Brief> Output the listing word for word, minus images.

(Collected material)

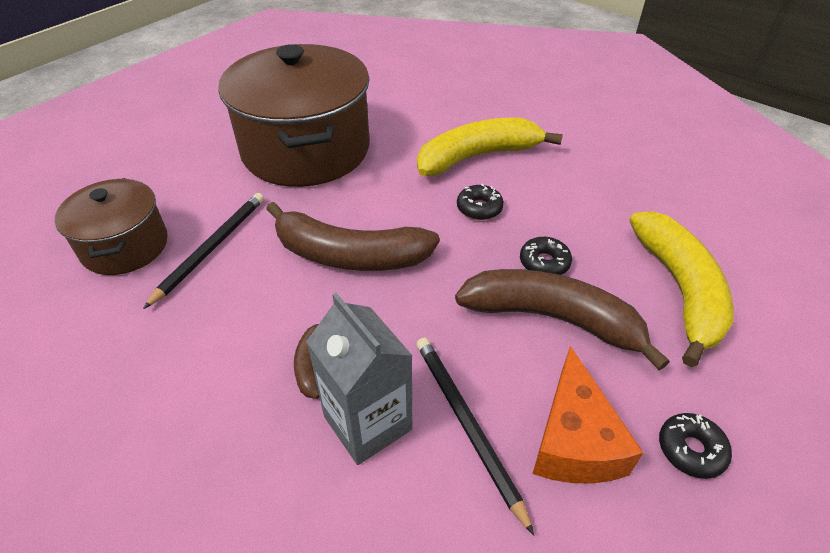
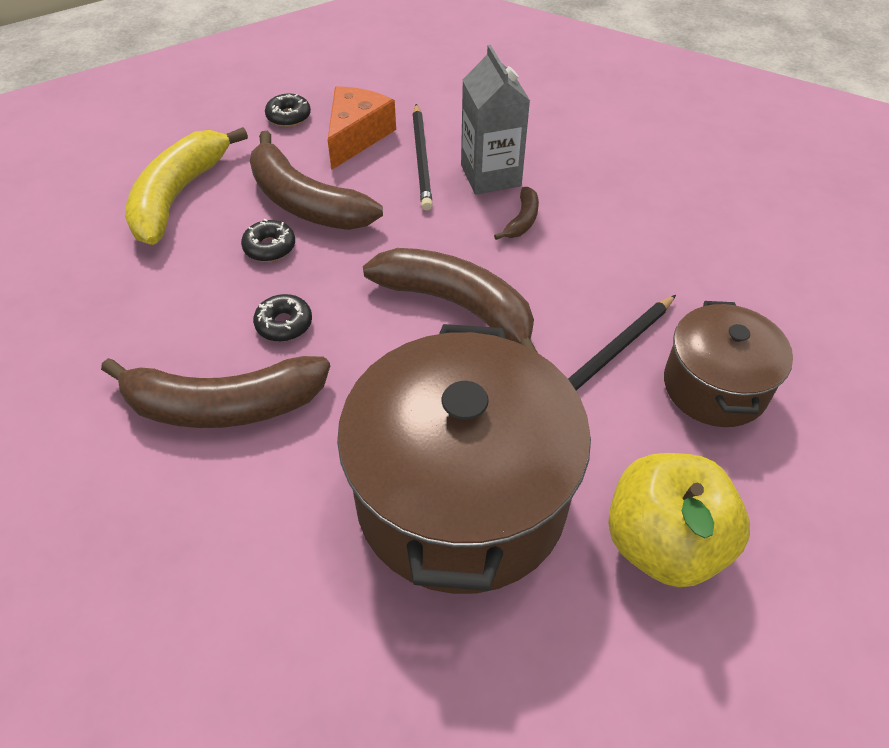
camera: 160 degrees left, 5 degrees up
(181, 157) = (663, 543): none -> yellow apple
(477, 156) = (223, 405): yellow banana -> brown banana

(End Collected material)

Response box>
camera: 160 degrees left, 5 degrees up
(181, 157) = (663, 543): none -> yellow apple
(477, 156) = (223, 405): yellow banana -> brown banana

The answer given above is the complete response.